-- TASK REQUIREMENTS --
Please repeat the entries exactly as they appear and omit any images.

-- PROVIDED RECORDS --
--- START ---

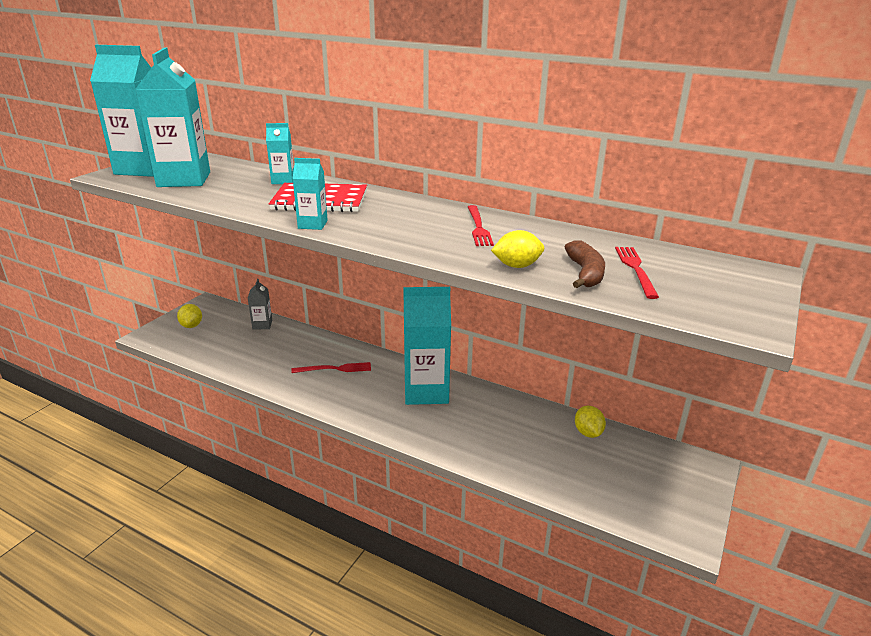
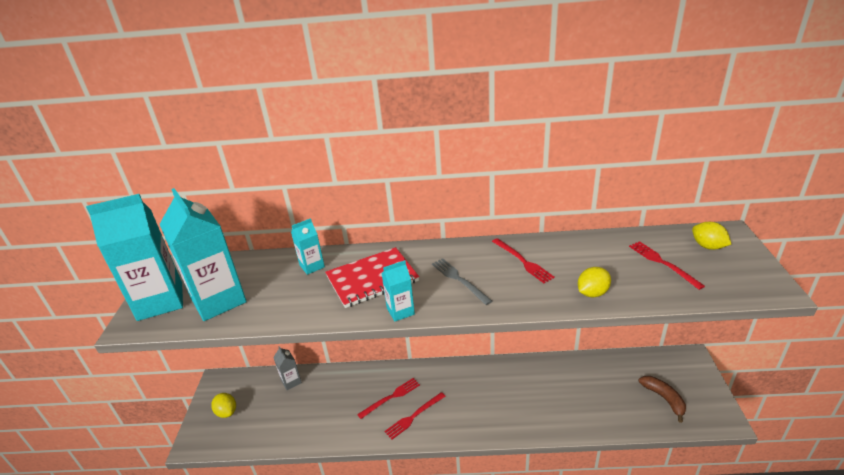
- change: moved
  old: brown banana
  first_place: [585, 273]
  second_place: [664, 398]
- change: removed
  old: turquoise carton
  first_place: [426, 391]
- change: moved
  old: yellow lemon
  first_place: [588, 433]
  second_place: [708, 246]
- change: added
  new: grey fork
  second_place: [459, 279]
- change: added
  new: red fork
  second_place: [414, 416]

--- END ---

-- RESULT OF THE EXERCISE --
- change: moved
  old: brown banana
  first_place: [585, 273]
  second_place: [664, 398]
- change: removed
  old: turquoise carton
  first_place: [426, 391]
- change: moved
  old: yellow lemon
  first_place: [588, 433]
  second_place: [708, 246]
- change: added
  new: grey fork
  second_place: [459, 279]
- change: added
  new: red fork
  second_place: [414, 416]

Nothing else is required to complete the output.